(Beginning of SOURCE DATA)

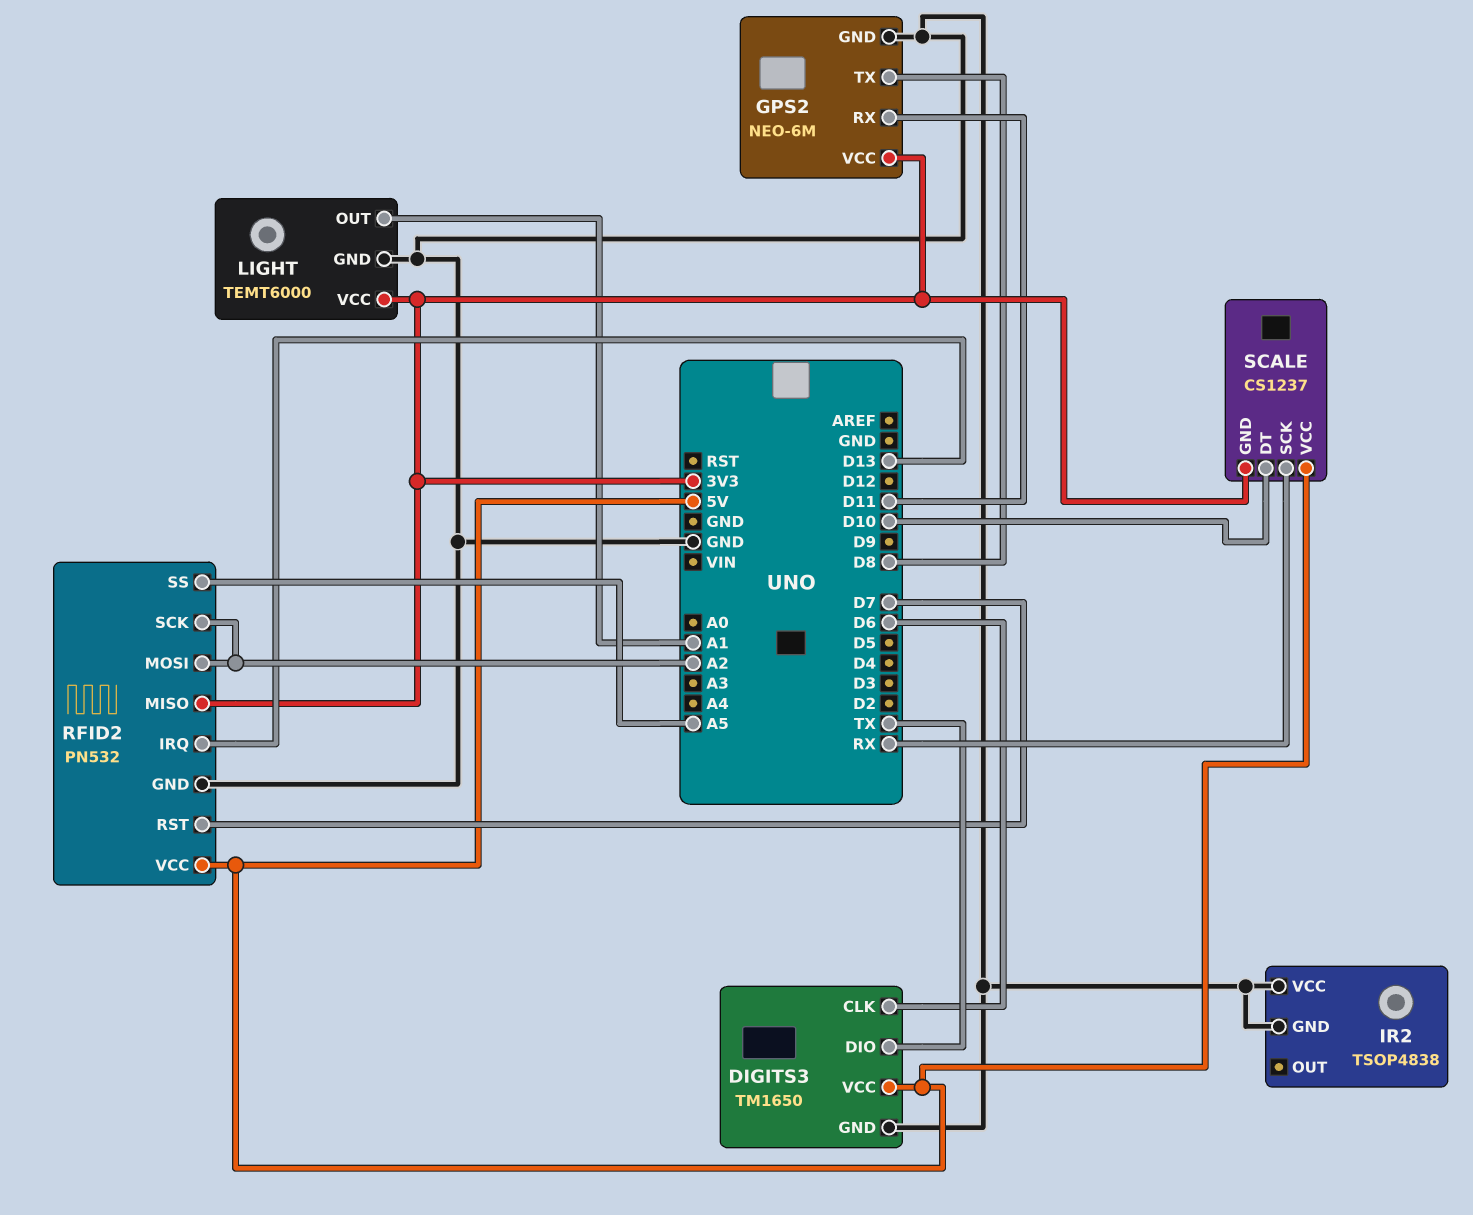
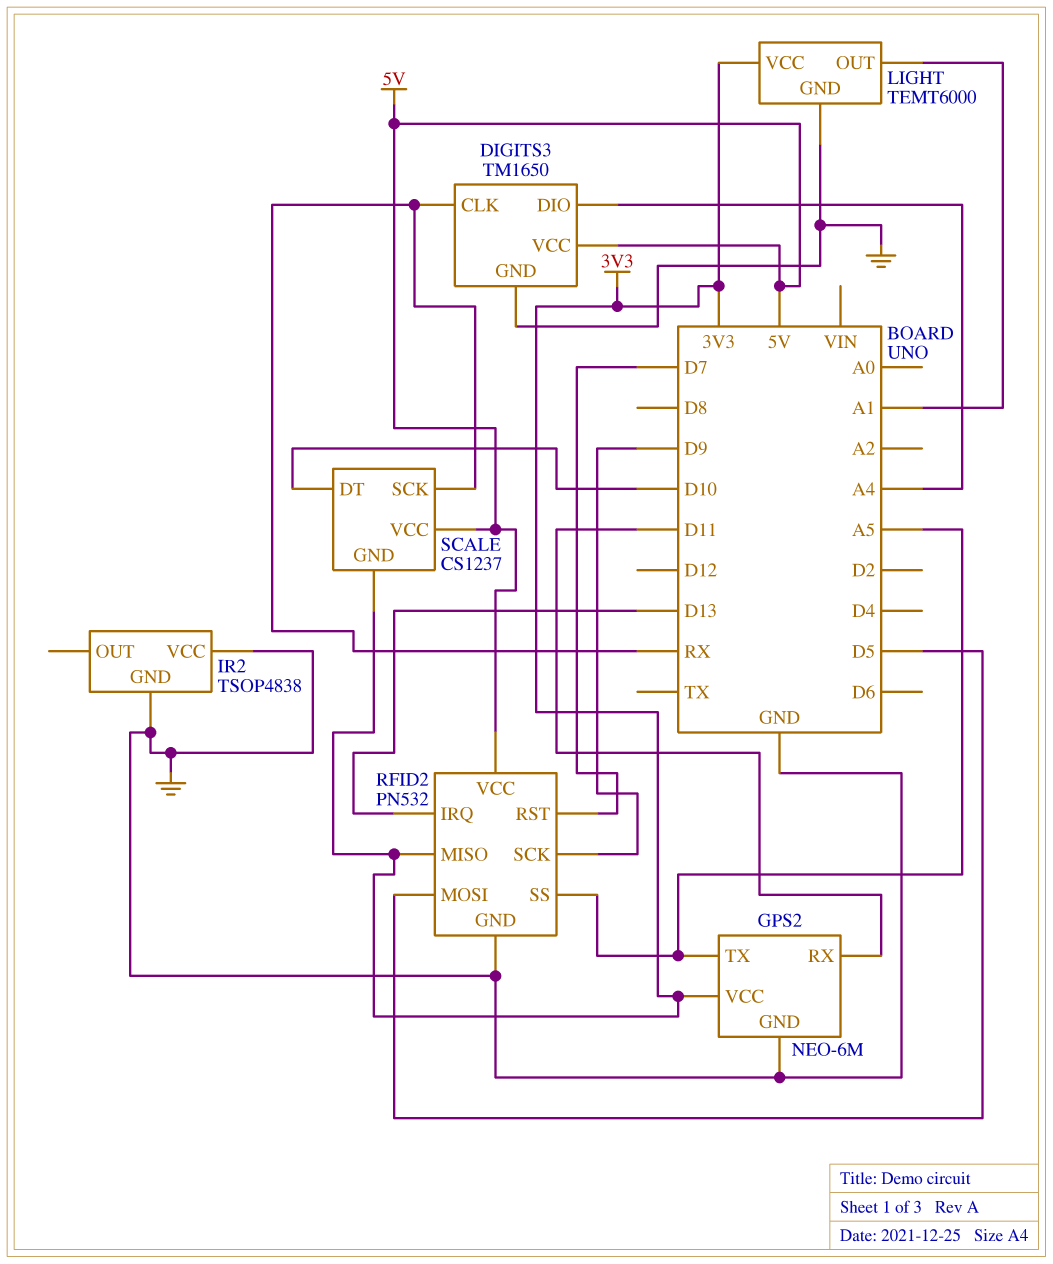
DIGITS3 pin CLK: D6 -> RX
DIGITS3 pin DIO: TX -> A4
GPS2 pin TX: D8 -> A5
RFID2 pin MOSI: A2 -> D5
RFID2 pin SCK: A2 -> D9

(End of SOURCE DATA)

__WHAT THIS TASK INVOLVES__. Would you copy all of the data exactly? Keep the pictures out of it.

__REPLY TO THE TASK__.
DIGITS3 pin CLK: D6 -> RX
DIGITS3 pin DIO: TX -> A4
GPS2 pin TX: D8 -> A5
RFID2 pin MOSI: A2 -> D5
RFID2 pin SCK: A2 -> D9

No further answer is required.